Data listing:

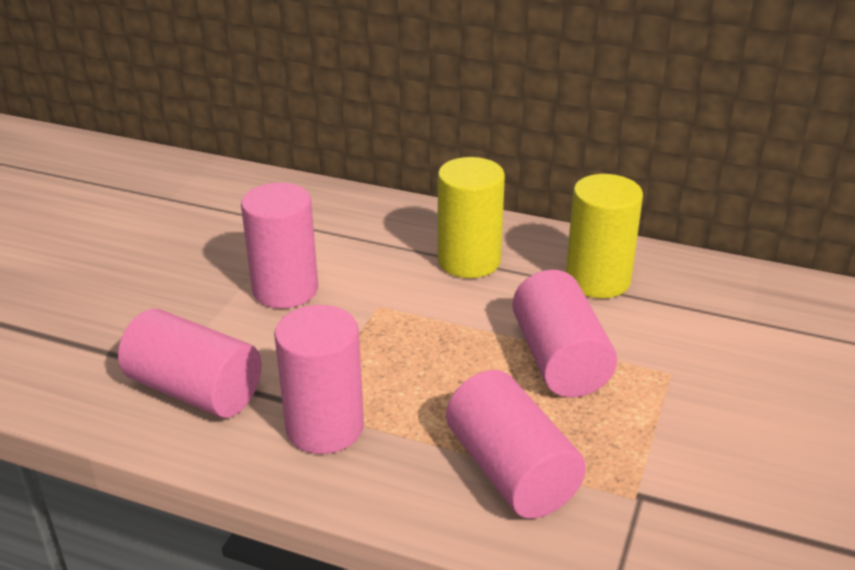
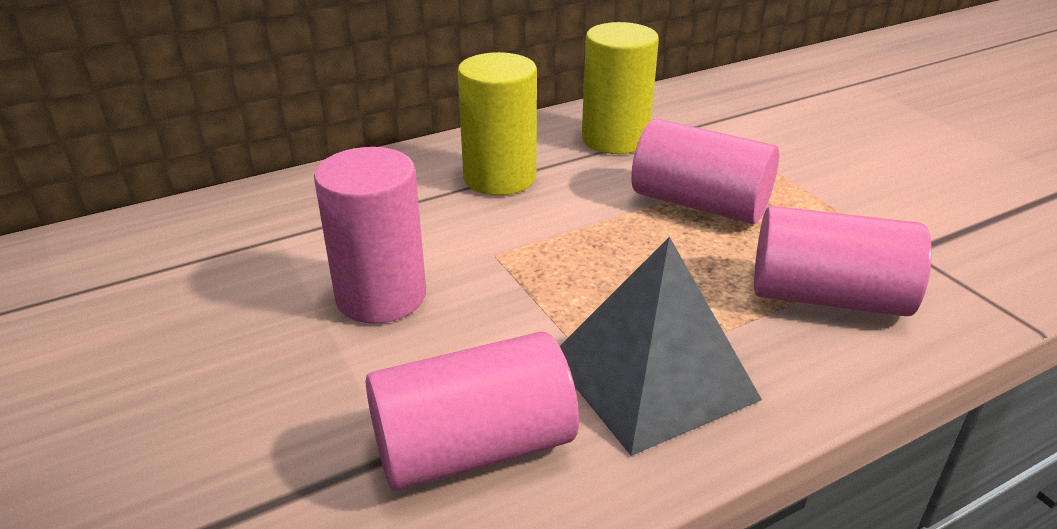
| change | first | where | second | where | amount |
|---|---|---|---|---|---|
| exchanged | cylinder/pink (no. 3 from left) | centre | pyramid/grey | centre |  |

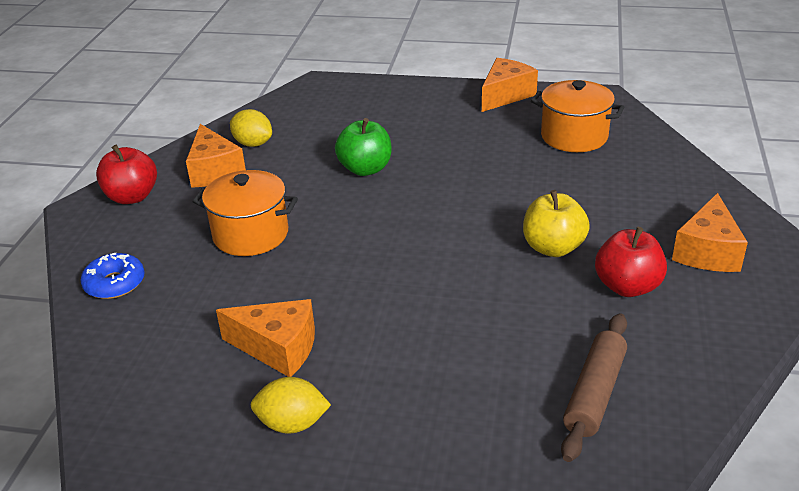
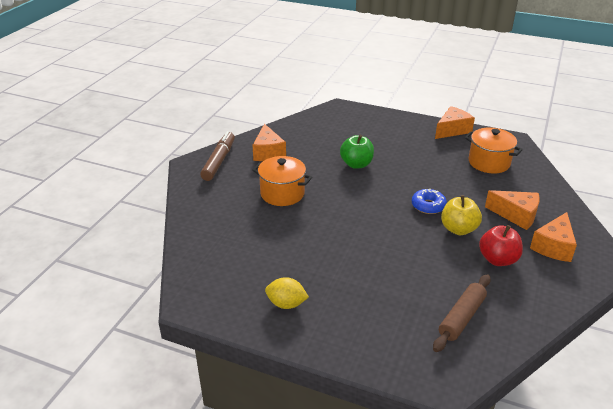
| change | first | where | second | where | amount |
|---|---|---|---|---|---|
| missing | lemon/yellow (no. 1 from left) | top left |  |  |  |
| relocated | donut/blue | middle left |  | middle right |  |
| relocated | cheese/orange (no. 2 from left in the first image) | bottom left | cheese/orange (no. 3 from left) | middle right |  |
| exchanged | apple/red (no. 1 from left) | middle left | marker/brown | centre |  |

...

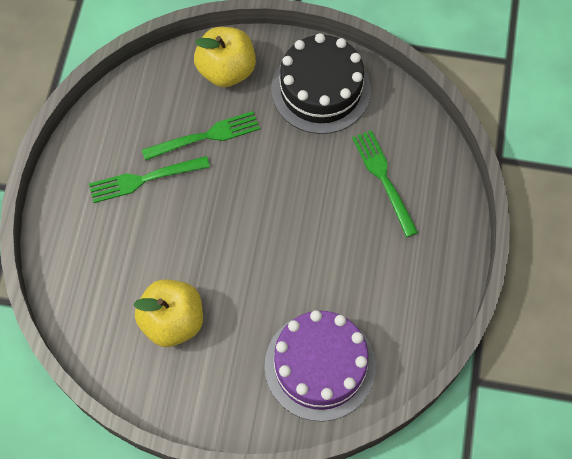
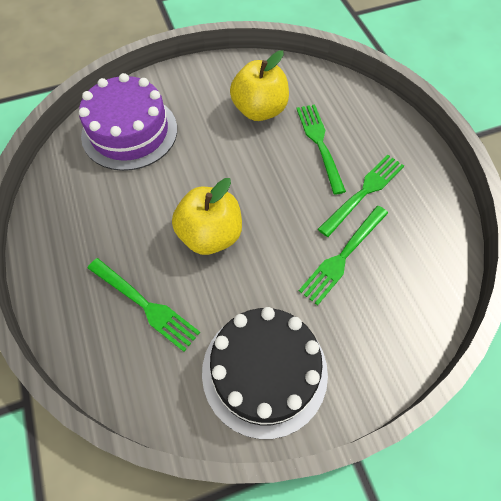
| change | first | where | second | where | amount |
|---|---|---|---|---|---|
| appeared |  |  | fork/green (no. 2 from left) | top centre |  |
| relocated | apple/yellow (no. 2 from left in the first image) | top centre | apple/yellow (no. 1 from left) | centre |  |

Your task: Considering only the material above, set down every line from the one with "relocated | donut/blue" to the one with "exchanged | apple/red", inclusive, exactly as written.

Your response:
| relocated | donut/blue | middle left |  | middle right |  |
| relocated | cheese/orange (no. 2 from left in the first image) | bottom left | cheese/orange (no. 3 from left) | middle right |  |
| exchanged | apple/red (no. 1 from left) | middle left | marker/brown | centre |  |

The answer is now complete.